■ What this task involves ■
Pull out every line of the records that contains the string "markup", matching its case exactly.

■ Records ■
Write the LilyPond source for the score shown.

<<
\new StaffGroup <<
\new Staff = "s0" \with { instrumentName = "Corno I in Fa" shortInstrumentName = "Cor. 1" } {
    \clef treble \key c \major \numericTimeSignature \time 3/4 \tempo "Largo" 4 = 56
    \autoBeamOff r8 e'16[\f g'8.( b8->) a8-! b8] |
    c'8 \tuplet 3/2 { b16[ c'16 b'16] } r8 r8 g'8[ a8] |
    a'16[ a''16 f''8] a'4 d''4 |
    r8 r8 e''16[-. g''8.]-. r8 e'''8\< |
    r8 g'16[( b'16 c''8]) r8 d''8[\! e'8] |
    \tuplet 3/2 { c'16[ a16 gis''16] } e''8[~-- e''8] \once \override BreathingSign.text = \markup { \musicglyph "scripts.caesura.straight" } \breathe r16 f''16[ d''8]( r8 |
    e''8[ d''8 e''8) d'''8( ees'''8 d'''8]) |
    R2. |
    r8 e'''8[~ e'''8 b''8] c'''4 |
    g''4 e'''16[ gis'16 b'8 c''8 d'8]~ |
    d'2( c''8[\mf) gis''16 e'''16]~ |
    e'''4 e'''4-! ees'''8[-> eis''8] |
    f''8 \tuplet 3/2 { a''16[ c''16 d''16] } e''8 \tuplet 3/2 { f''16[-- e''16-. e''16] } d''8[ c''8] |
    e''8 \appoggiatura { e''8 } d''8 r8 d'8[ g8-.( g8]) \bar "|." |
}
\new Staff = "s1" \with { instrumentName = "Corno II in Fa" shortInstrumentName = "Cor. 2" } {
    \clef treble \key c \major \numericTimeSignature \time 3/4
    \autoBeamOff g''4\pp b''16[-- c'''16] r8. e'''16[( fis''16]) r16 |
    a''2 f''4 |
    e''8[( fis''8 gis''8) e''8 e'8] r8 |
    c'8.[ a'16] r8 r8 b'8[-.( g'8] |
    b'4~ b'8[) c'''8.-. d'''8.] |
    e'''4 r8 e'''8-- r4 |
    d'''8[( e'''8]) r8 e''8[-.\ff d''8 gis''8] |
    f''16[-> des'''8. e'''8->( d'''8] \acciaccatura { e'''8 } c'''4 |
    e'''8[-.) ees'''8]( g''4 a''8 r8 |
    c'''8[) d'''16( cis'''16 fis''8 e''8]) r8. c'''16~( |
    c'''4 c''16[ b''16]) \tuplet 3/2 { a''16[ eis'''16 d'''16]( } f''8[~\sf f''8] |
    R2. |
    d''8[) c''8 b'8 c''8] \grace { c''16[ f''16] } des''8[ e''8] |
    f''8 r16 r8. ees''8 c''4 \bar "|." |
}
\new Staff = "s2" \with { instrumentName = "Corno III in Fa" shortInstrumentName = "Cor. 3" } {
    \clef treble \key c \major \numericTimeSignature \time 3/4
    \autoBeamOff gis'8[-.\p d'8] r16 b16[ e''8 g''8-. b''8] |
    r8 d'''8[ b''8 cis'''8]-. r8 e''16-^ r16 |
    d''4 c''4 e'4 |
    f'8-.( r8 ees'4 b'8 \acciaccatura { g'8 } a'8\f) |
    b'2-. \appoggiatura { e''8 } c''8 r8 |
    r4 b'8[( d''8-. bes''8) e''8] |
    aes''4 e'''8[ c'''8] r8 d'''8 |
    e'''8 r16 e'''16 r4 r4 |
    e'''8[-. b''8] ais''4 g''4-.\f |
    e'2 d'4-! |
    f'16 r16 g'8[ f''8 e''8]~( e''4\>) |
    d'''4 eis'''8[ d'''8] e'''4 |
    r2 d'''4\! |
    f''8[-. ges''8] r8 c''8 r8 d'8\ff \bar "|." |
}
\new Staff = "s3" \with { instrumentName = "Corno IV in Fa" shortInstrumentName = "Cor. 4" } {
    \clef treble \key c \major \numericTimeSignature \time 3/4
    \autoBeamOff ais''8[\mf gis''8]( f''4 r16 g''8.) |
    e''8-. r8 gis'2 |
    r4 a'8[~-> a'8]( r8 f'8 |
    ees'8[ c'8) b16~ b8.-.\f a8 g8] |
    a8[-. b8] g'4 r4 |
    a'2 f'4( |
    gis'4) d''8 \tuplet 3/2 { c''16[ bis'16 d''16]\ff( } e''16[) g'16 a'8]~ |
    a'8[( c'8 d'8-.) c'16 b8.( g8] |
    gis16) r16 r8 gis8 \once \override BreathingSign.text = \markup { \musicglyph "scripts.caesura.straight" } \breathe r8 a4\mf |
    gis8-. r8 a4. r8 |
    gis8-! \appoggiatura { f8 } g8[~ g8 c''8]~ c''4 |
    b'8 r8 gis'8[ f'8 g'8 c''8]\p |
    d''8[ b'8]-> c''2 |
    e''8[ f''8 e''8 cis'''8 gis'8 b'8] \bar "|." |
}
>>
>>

■ Completed task ■
    \tuplet 3/2 { c'16[ a16 gis''16] } e''8[~-- e''8] \once \override BreathingSign.text = \markup { \musicglyph "scripts.caesura.straight" } \breathe r16 f''16[ d''8]( r8 |
    gis16) r16 r8 gis8 \once \override BreathingSign.text = \markup { \musicglyph "scripts.caesura.straight" } \breathe r8 a4\mf |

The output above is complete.